**Work item:**
Begin at the line that contains "F1: 100mA (N_9, N_10) -> none" and repeat every line from there to the end of the records below, inclusive, without adding any other line.
═══ Excerpted records ═══
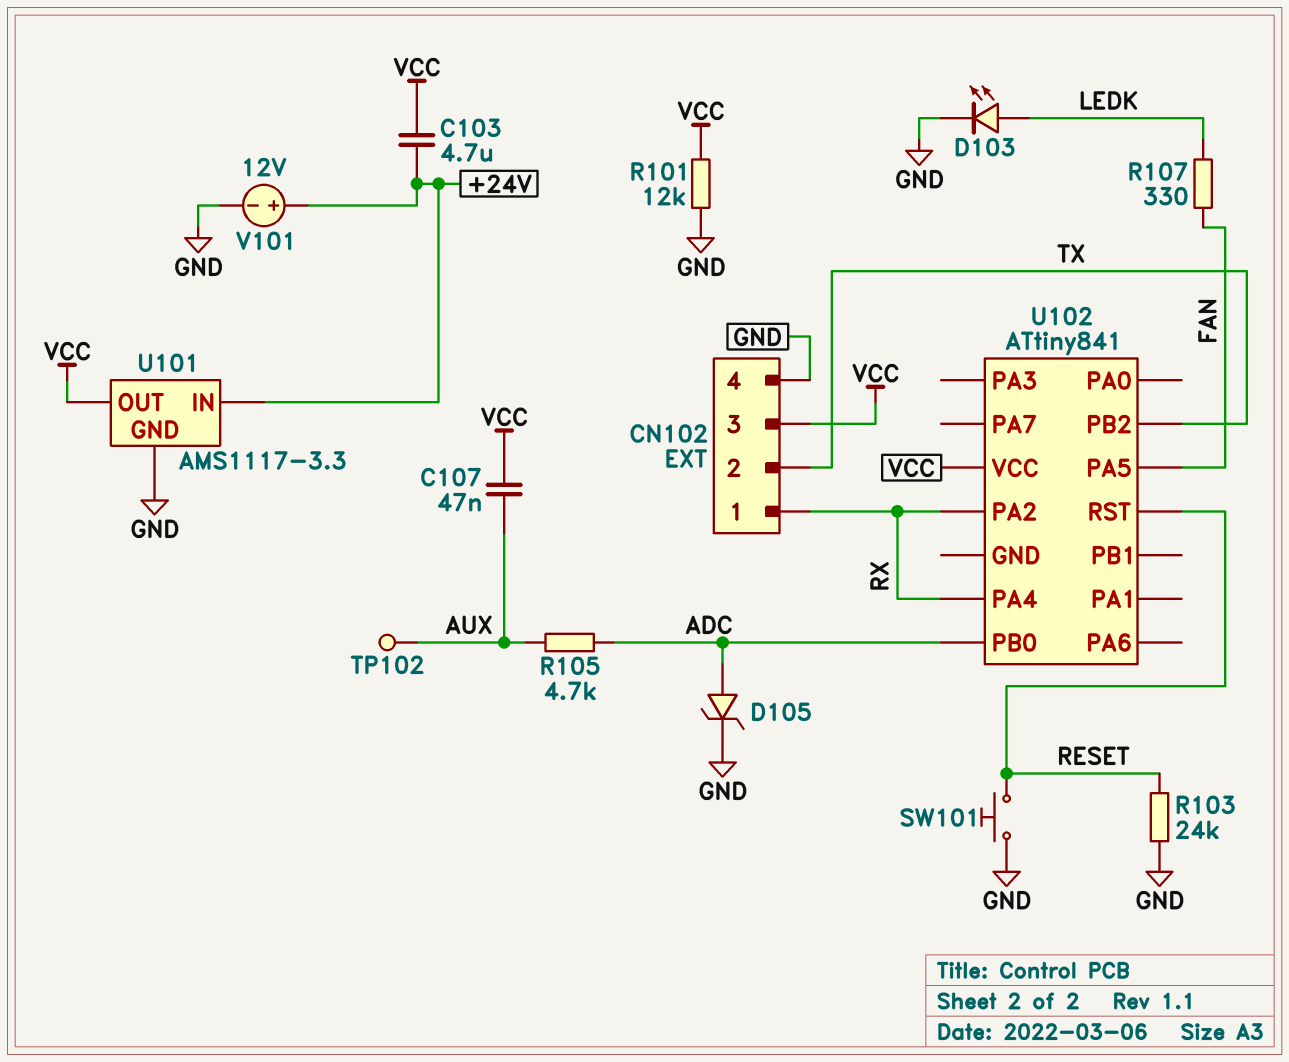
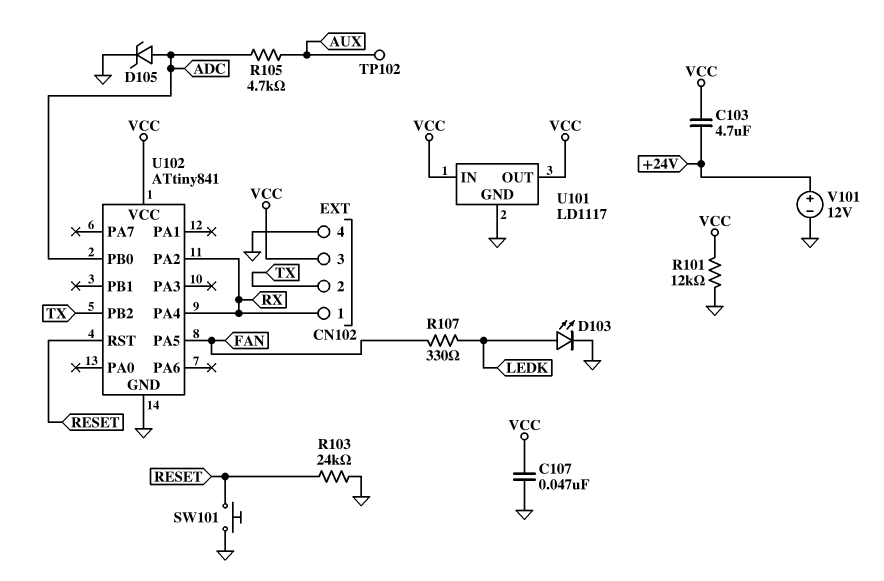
C107: 47nF (AUX, VCC) -> 47nF (GND, VCC)
U101: AMS1117-3.3 -> LD1117
U101 pin IN: +24V -> VCC
U102 pin GND: none -> GND

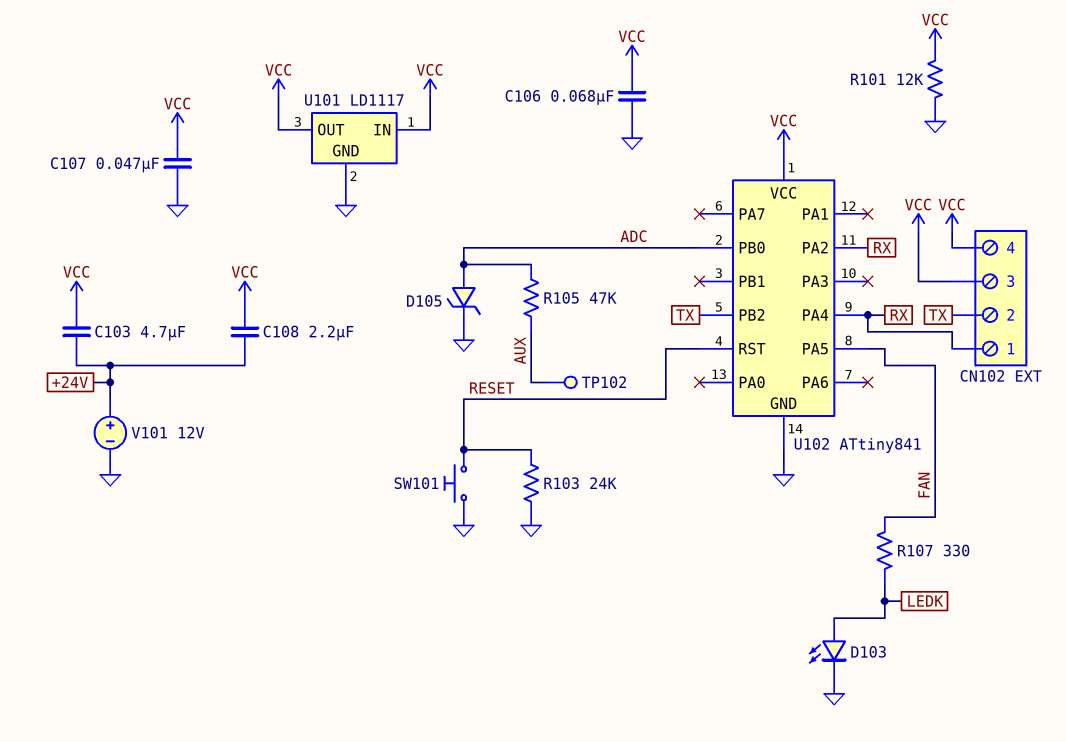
C106: none -> 68nF (GND, VCC)
C108: none -> 2.2uF (+24V, VCC)
CN102 pin 4: GND -> VCC
R105: 4.7k (ADC, AUX) -> 47k (ADC, AUX)

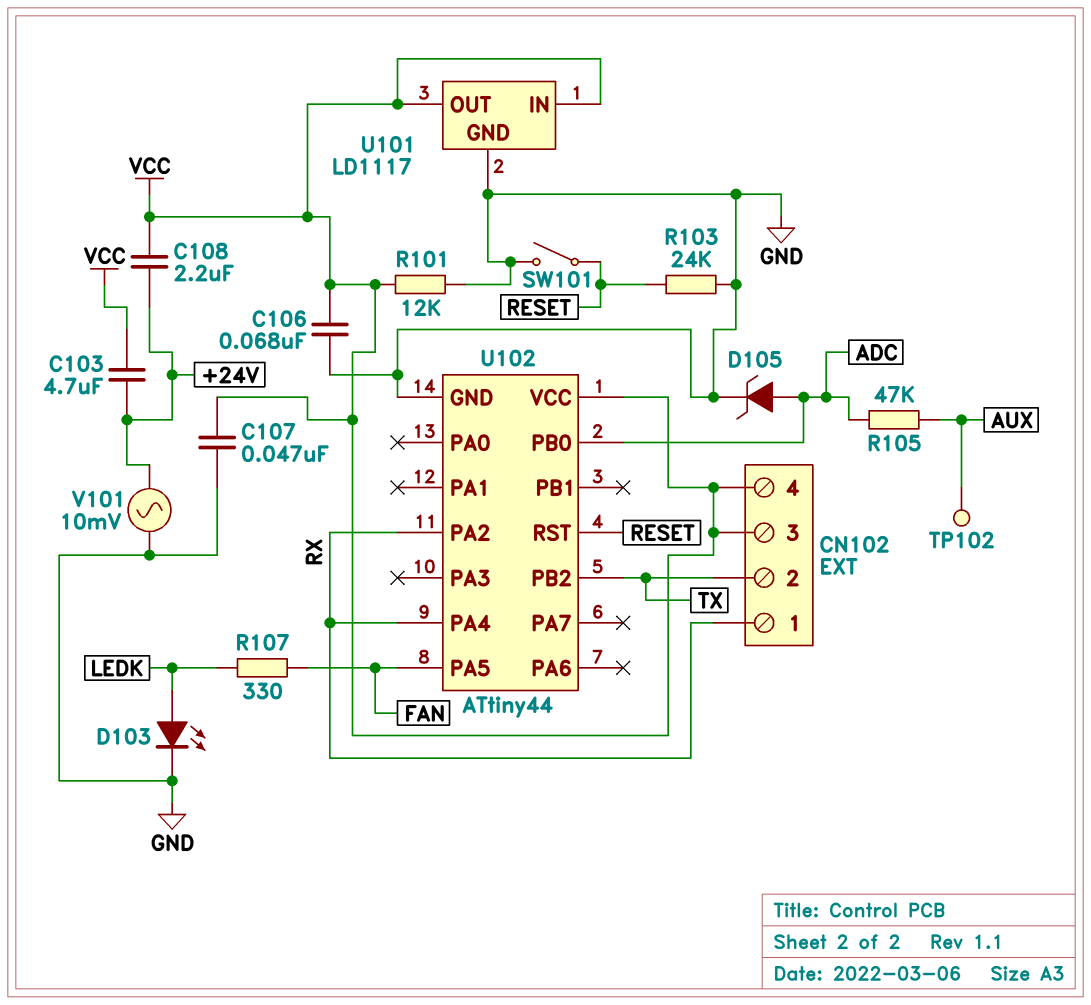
SW101: button (GND, RESET) -> switch (GND, RESET)
U102: ATtiny841 -> ATtiny44
V101: 12V (plus +24V, minus GND) -> AC 10mV (+24V, GND)

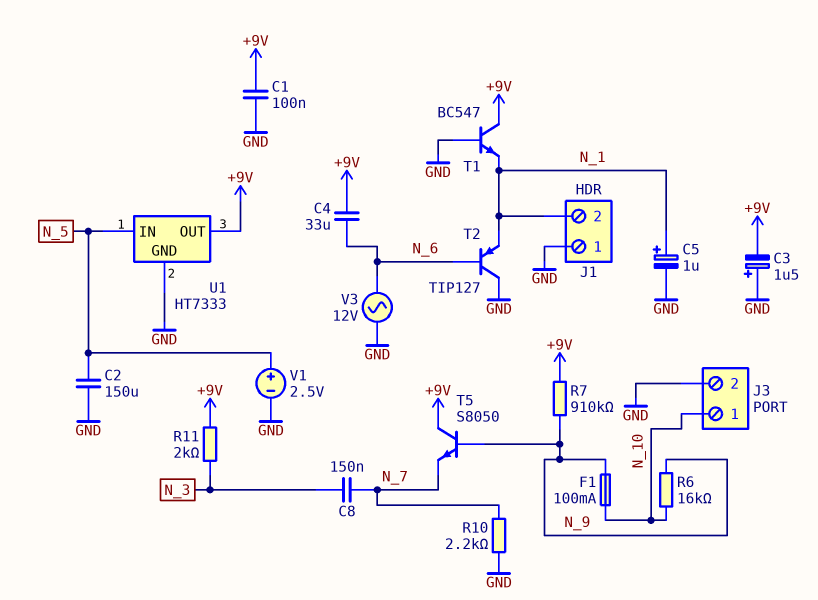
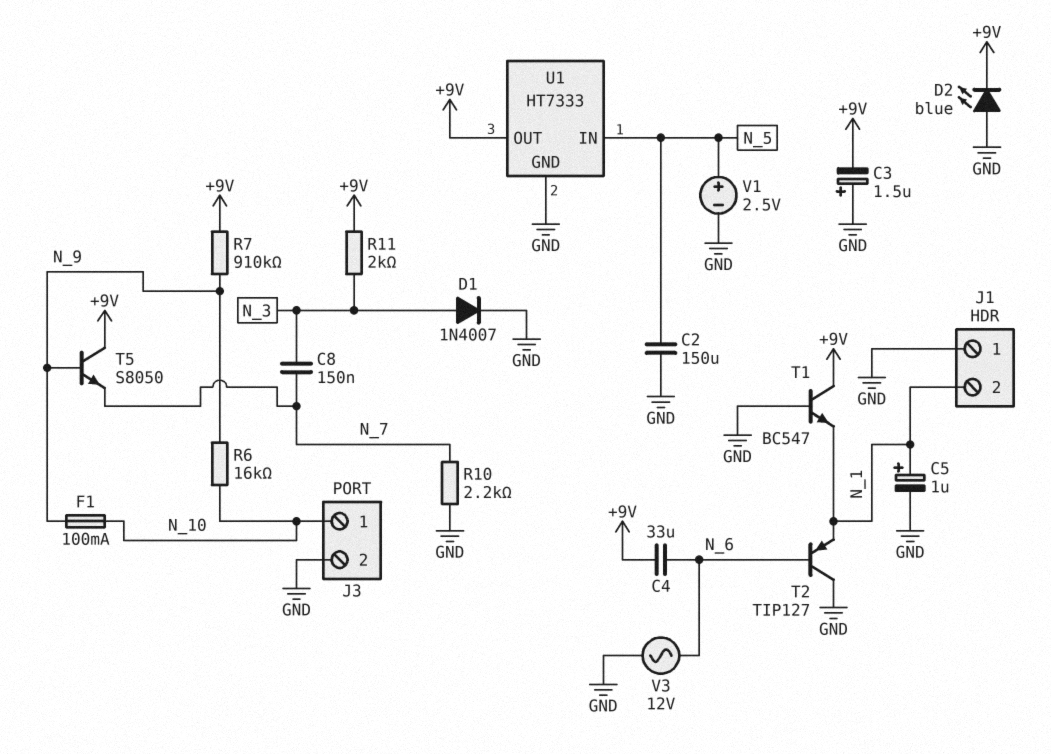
C1: 100nF (+9V, GND) -> none
D1: none -> diode 1N4007 (A N_3, K GND)
D2: none -> LED blue (A GND, K +9V)

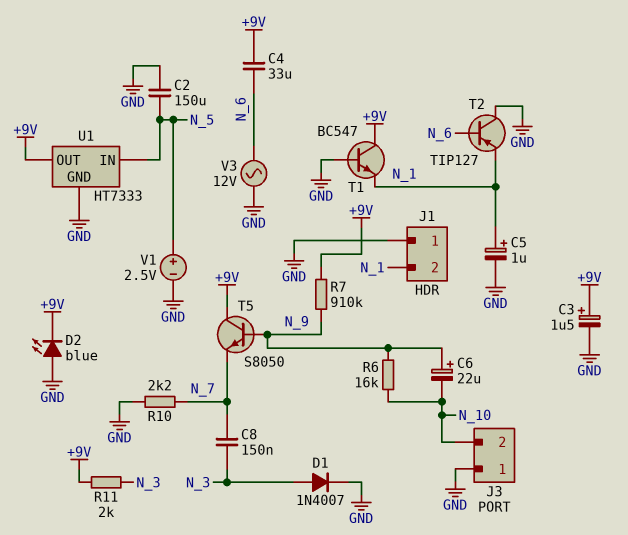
C3: 1.5uF (plus GND, minus +9V) -> 1.5uF (plus +9V, minus GND)
C6: none -> 22uF (plus N_9, minus N_10)
F1: 100mA (N_9, N_10) -> none
J3 pin 1: N_10 -> GND
J3 pin 2: GND -> N_10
═══
**Solution to the exercise:**
F1: 100mA (N_9, N_10) -> none
J3 pin 1: N_10 -> GND
J3 pin 2: GND -> N_10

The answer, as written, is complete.